• What needs to be done
Copy the data as given. No line may be skipped.

• Information given
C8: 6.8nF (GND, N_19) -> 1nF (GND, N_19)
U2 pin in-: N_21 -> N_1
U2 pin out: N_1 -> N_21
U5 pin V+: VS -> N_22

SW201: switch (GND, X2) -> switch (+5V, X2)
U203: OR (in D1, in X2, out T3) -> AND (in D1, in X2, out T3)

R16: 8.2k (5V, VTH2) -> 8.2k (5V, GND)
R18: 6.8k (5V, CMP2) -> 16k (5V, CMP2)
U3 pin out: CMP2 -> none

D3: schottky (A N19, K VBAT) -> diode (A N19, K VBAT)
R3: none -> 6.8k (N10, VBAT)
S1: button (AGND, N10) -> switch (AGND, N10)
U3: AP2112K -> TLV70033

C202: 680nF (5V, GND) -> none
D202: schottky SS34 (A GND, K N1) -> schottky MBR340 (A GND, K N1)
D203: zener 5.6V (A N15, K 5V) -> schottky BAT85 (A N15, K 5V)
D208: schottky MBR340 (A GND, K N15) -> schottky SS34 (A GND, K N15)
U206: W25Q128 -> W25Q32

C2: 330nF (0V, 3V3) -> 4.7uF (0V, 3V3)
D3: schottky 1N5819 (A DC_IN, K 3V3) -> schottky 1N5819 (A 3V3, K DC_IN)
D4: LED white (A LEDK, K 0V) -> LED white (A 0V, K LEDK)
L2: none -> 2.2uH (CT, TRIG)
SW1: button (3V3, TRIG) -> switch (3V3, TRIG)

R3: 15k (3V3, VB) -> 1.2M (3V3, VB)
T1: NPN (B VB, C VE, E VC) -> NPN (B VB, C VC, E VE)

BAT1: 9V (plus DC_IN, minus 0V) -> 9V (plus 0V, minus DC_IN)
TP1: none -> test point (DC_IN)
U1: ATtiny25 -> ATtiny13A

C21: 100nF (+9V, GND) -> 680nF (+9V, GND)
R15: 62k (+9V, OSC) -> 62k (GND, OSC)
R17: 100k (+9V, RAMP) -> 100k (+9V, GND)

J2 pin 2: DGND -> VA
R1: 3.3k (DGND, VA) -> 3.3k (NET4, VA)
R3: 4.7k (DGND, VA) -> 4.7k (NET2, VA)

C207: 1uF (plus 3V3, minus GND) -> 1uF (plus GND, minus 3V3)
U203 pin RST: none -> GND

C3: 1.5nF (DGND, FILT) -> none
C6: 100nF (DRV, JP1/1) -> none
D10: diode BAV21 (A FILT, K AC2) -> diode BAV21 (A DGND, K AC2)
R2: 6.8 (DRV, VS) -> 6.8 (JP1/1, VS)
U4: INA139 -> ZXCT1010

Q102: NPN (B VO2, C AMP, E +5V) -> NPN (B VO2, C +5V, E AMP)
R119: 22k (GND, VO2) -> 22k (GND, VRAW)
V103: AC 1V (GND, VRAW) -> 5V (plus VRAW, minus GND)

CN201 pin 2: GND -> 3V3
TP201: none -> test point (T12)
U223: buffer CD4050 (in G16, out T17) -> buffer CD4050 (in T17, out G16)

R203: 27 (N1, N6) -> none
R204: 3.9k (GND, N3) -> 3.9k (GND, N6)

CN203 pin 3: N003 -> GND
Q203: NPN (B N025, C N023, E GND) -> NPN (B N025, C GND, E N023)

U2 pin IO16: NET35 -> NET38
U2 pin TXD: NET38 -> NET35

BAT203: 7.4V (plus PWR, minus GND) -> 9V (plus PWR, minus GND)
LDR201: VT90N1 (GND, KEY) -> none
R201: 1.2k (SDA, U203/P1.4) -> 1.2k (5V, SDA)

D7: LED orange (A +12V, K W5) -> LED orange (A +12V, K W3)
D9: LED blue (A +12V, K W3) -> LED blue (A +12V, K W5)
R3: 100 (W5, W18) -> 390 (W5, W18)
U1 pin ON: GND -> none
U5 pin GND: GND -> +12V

• Result below
C8: 6.8nF (GND, N_19) -> 1nF (GND, N_19)
U2 pin in-: N_21 -> N_1
U2 pin out: N_1 -> N_21
U5 pin V+: VS -> N_22

SW201: switch (GND, X2) -> switch (+5V, X2)
U203: OR (in D1, in X2, out T3) -> AND (in D1, in X2, out T3)

R16: 8.2k (5V, VTH2) -> 8.2k (5V, GND)
R18: 6.8k (5V, CMP2) -> 16k (5V, CMP2)
U3 pin out: CMP2 -> none

D3: schottky (A N19, K VBAT) -> diode (A N19, K VBAT)
R3: none -> 6.8k (N10, VBAT)
S1: button (AGND, N10) -> switch (AGND, N10)
U3: AP2112K -> TLV70033

C202: 680nF (5V, GND) -> none
D202: schottky SS34 (A GND, K N1) -> schottky MBR340 (A GND, K N1)
D203: zener 5.6V (A N15, K 5V) -> schottky BAT85 (A N15, K 5V)
D208: schottky MBR340 (A GND, K N15) -> schottky SS34 (A GND, K N15)
U206: W25Q128 -> W25Q32

C2: 330nF (0V, 3V3) -> 4.7uF (0V, 3V3)
D3: schottky 1N5819 (A DC_IN, K 3V3) -> schottky 1N5819 (A 3V3, K DC_IN)
D4: LED white (A LEDK, K 0V) -> LED white (A 0V, K LEDK)
L2: none -> 2.2uH (CT, TRIG)
SW1: button (3V3, TRIG) -> switch (3V3, TRIG)

R3: 15k (3V3, VB) -> 1.2M (3V3, VB)
T1: NPN (B VB, C VE, E VC) -> NPN (B VB, C VC, E VE)

BAT1: 9V (plus DC_IN, minus 0V) -> 9V (plus 0V, minus DC_IN)
TP1: none -> test point (DC_IN)
U1: ATtiny25 -> ATtiny13A

C21: 100nF (+9V, GND) -> 680nF (+9V, GND)
R15: 62k (+9V, OSC) -> 62k (GND, OSC)
R17: 100k (+9V, RAMP) -> 100k (+9V, GND)

J2 pin 2: DGND -> VA
R1: 3.3k (DGND, VA) -> 3.3k (NET4, VA)
R3: 4.7k (DGND, VA) -> 4.7k (NET2, VA)

C207: 1uF (plus 3V3, minus GND) -> 1uF (plus GND, minus 3V3)
U203 pin RST: none -> GND

C3: 1.5nF (DGND, FILT) -> none
C6: 100nF (DRV, JP1/1) -> none
D10: diode BAV21 (A FILT, K AC2) -> diode BAV21 (A DGND, K AC2)
R2: 6.8 (DRV, VS) -> 6.8 (JP1/1, VS)
U4: INA139 -> ZXCT1010

Q102: NPN (B VO2, C AMP, E +5V) -> NPN (B VO2, C +5V, E AMP)
R119: 22k (GND, VO2) -> 22k (GND, VRAW)
V103: AC 1V (GND, VRAW) -> 5V (plus VRAW, minus GND)

CN201 pin 2: GND -> 3V3
TP201: none -> test point (T12)
U223: buffer CD4050 (in G16, out T17) -> buffer CD4050 (in T17, out G16)

R203: 27 (N1, N6) -> none
R204: 3.9k (GND, N3) -> 3.9k (GND, N6)

CN203 pin 3: N003 -> GND
Q203: NPN (B N025, C N023, E GND) -> NPN (B N025, C GND, E N023)

U2 pin IO16: NET35 -> NET38
U2 pin TXD: NET38 -> NET35

BAT203: 7.4V (plus PWR, minus GND) -> 9V (plus PWR, minus GND)
LDR201: VT90N1 (GND, KEY) -> none
R201: 1.2k (SDA, U203/P1.4) -> 1.2k (5V, SDA)

D7: LED orange (A +12V, K W5) -> LED orange (A +12V, K W3)
D9: LED blue (A +12V, K W3) -> LED blue (A +12V, K W5)
R3: 100 (W5, W18) -> 390 (W5, W18)
U1 pin ON: GND -> none
U5 pin GND: GND -> +12V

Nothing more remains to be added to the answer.